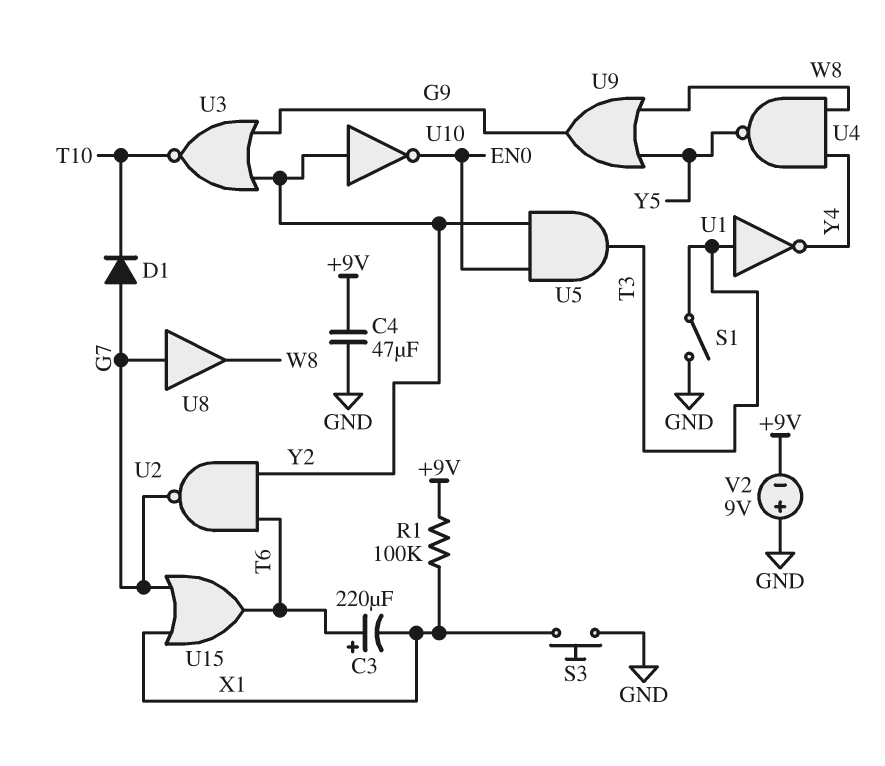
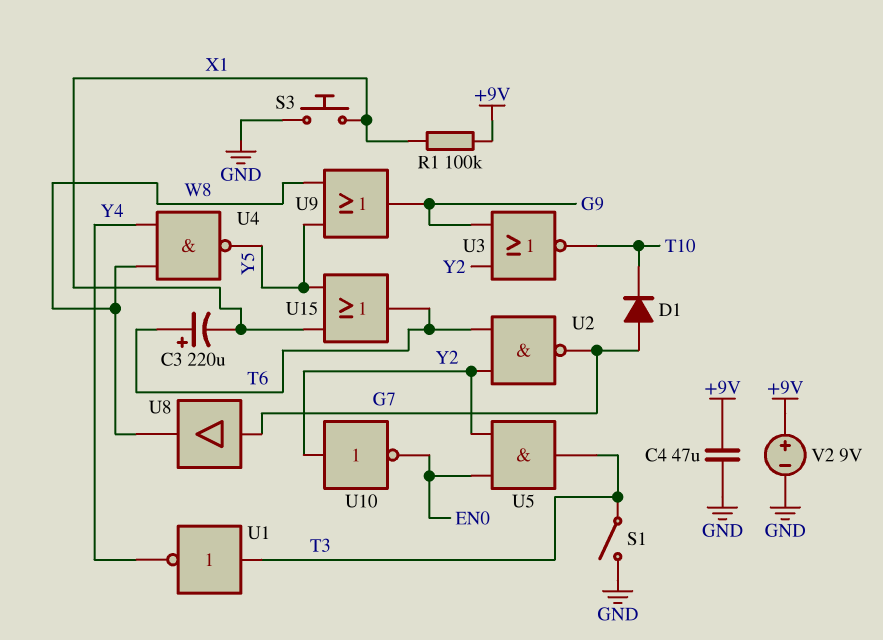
U15: OR (in G7, in X1, out T6) -> OR (in X1, in Y5, out T6)
V2: 9V (plus GND, minus +9V) -> 9V (plus +9V, minus GND)

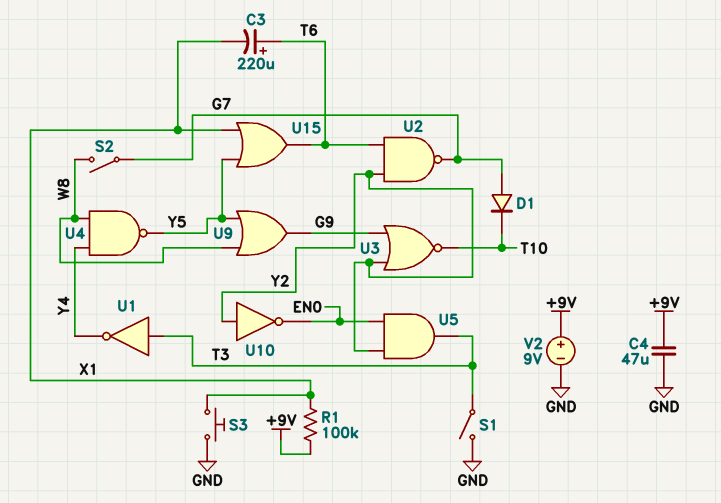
S2: none -> switch (G7, W8)
U8: buffer (in G7, out W8) -> none

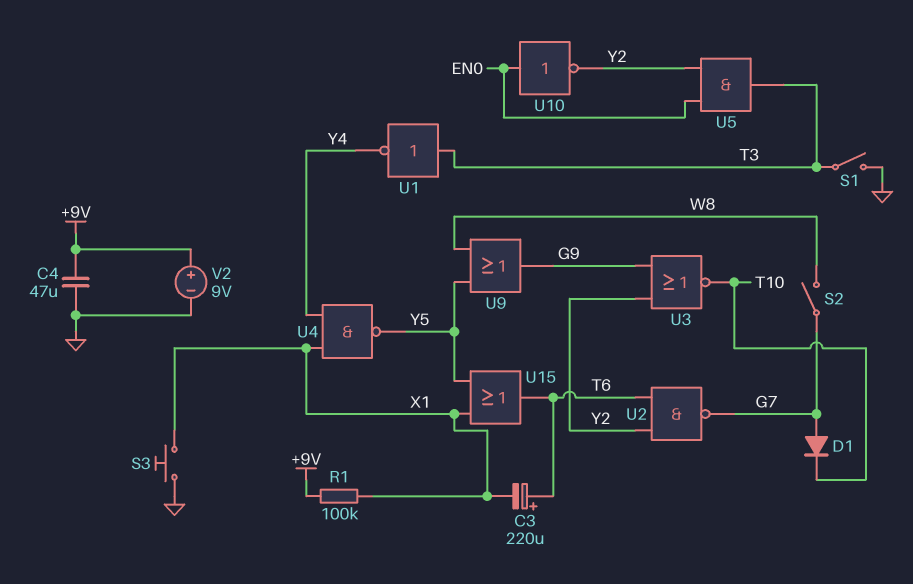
U4: NAND (in W8, in Y4, out Y5) -> NAND (in X1, in Y4, out Y5)
U10: NOT (in Y2, out EN0) -> NOT (in EN0, out Y2)

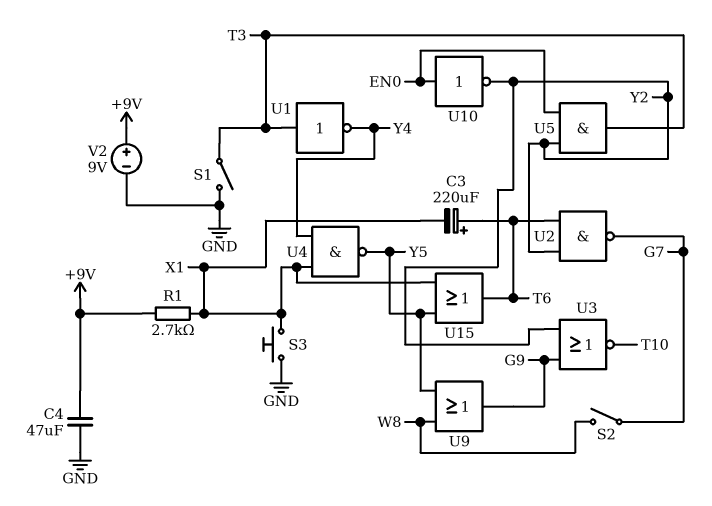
D1: diode (A G7, K T10) -> none
R1: 100k (+9V, X1) -> 2.7k (+9V, X1)

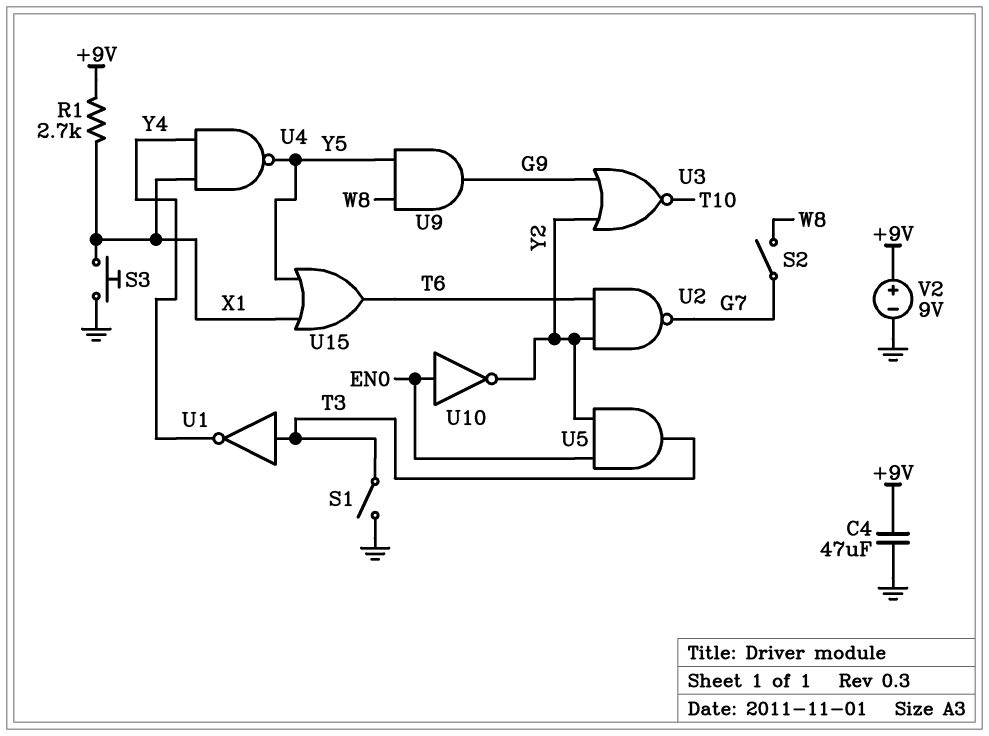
C3: 220uF (plus T6, minus X1) -> none
U9: OR (in W8, in Y5, out G9) -> AND (in W8, in Y5, out G9)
+++
| YOUR OBJECTIVE |
The copy should begin at the line containing "U4: NAND (in" and end at the last line of the data above; please restate those lines word for word without the pictures.

| REPLY |
U4: NAND (in W8, in Y4, out Y5) -> NAND (in X1, in Y4, out Y5)
U10: NOT (in Y2, out EN0) -> NOT (in EN0, out Y2)

D1: diode (A G7, K T10) -> none
R1: 100k (+9V, X1) -> 2.7k (+9V, X1)

C3: 220uF (plus T6, minus X1) -> none
U9: OR (in W8, in Y5, out G9) -> AND (in W8, in Y5, out G9)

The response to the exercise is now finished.